*** DATA SECTION Section Begins ***

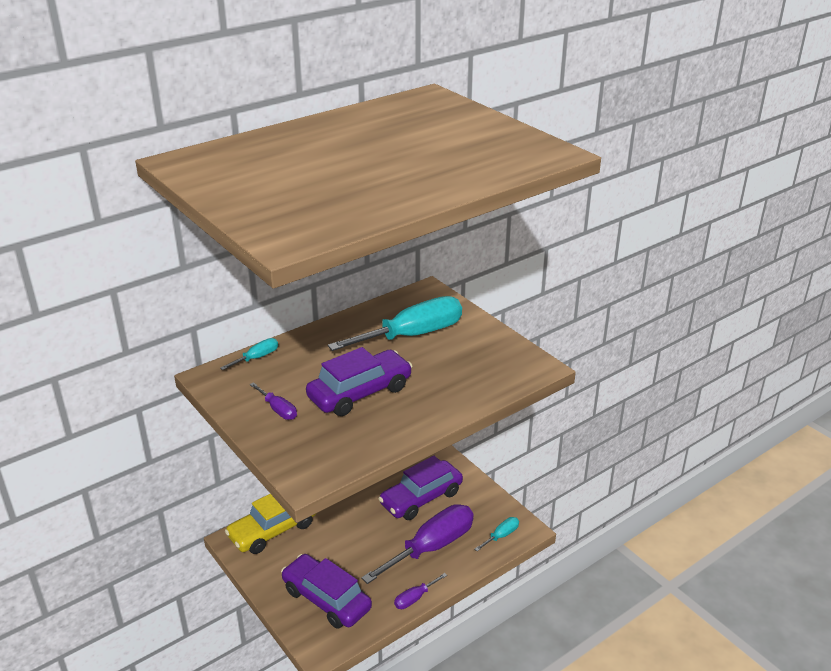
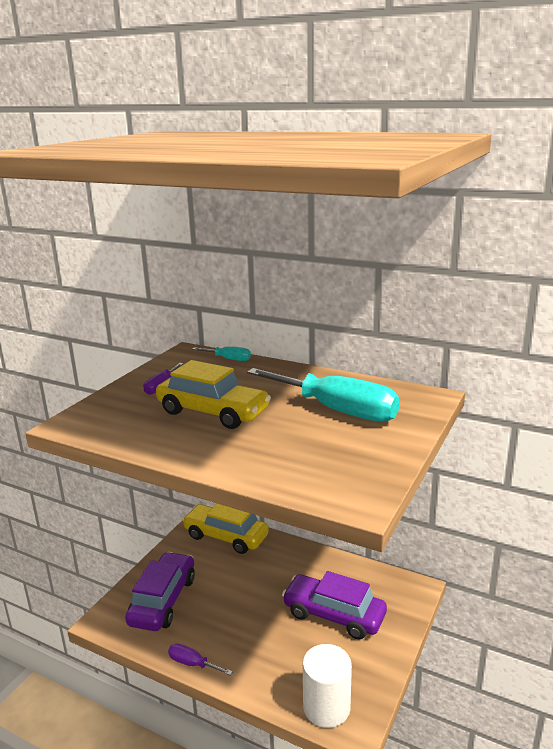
camera: 65 degrees right, 10 degrees down
(360, 393) = (213, 412): purple car -> yellow car
(431, 547) = (270, 650): purple screwdriver -> none
(501, 536) = (326, 707): turquoise screwdriver -> white cylinder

*** DATA SECTION Section Ends ***

#### [HOW TO COMPLETE THIS TASK]
Every line in the data above needs to be given again exactly, pictures aside.

#### [ANSWER SECTION]
camera: 65 degrees right, 10 degrees down
(360, 393) = (213, 412): purple car -> yellow car
(431, 547) = (270, 650): purple screwdriver -> none
(501, 536) = (326, 707): turquoise screwdriver -> white cylinder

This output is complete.